§ **EXERCISE BRIEF**
Everything from the line that holds "orange ball: 1 -> 2" to the end of the entries below should be printed again, word for word, and nothing more.

<<<<

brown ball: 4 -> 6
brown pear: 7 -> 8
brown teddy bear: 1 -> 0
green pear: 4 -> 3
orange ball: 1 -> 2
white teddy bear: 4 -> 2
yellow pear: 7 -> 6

>>>>

§ **ANSWER TO THE PROBLEM**
orange ball: 1 -> 2
white teddy bear: 4 -> 2
yellow pear: 7 -> 6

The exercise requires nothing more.